→ **Task directions**: Your transcription must include every record word for word and no pictures.

(Scene difference descriptions)
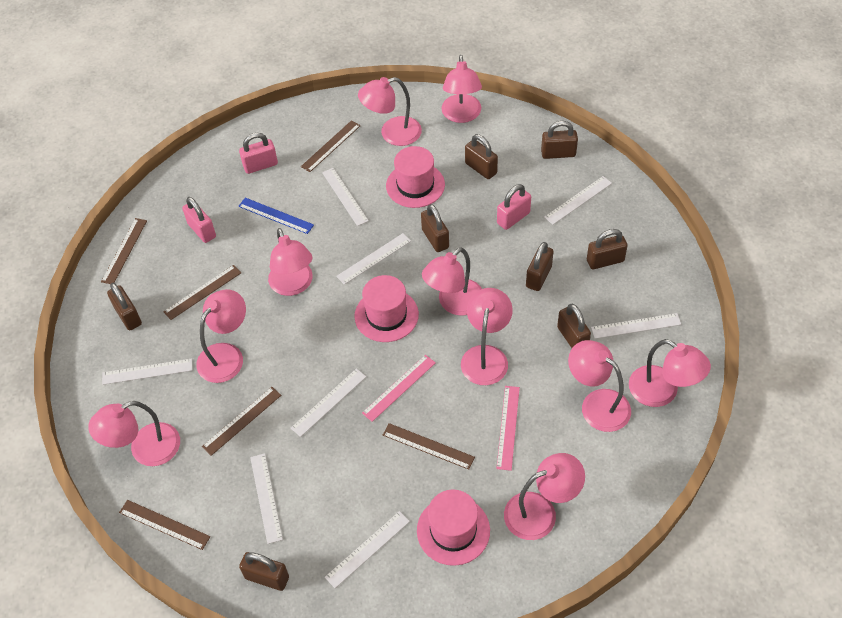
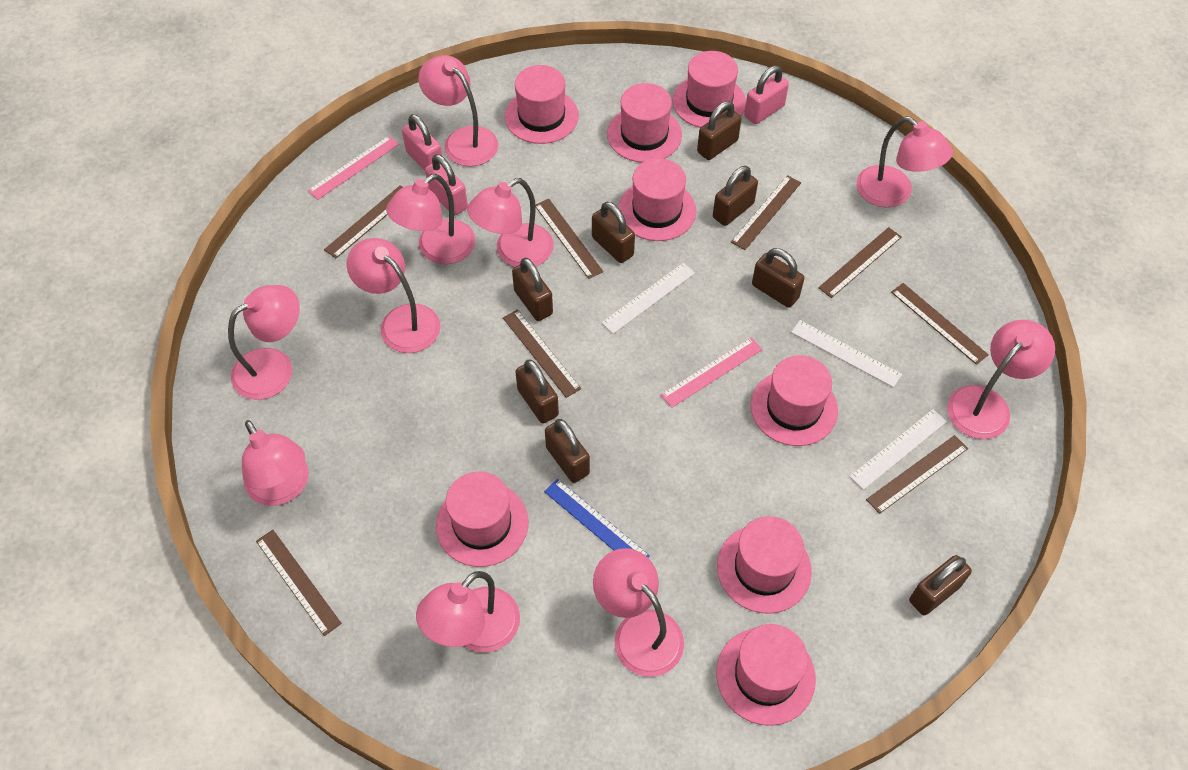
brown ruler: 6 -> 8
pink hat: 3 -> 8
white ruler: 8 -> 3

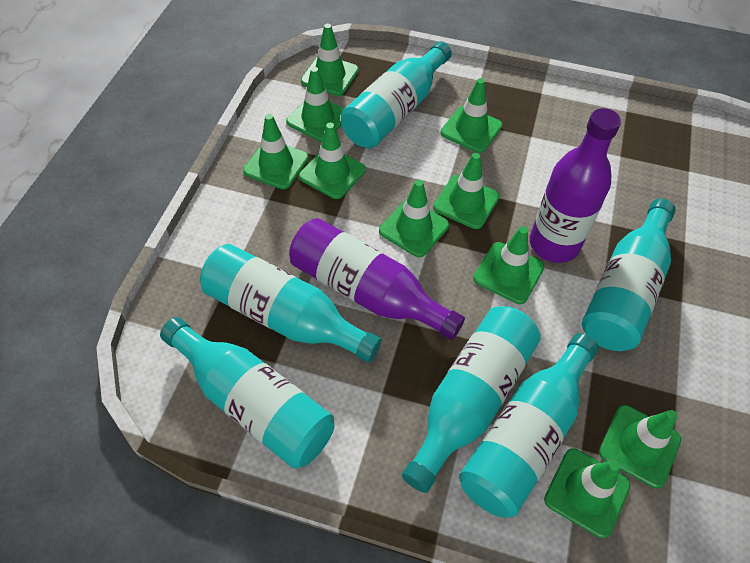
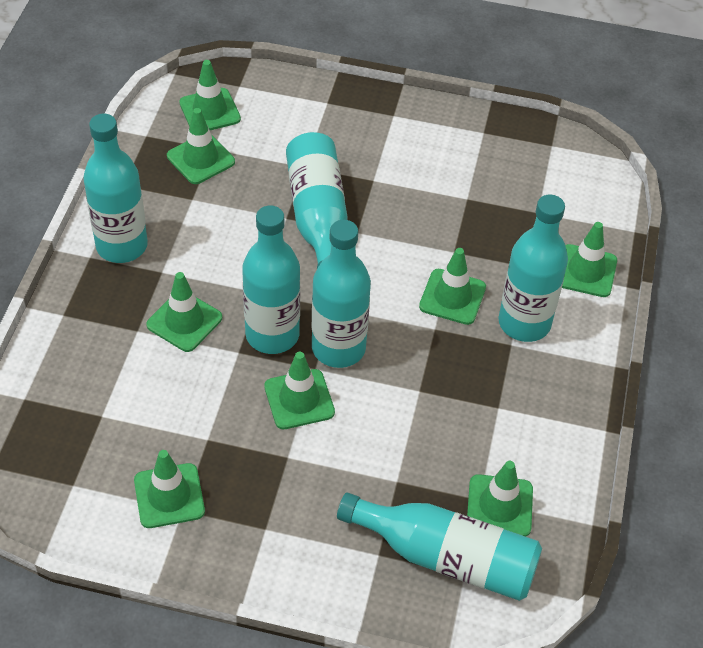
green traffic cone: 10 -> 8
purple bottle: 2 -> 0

→ **Expected answer**:
brown ruler: 6 -> 8
pink hat: 3 -> 8
white ruler: 8 -> 3

green traffic cone: 10 -> 8
purple bottle: 2 -> 0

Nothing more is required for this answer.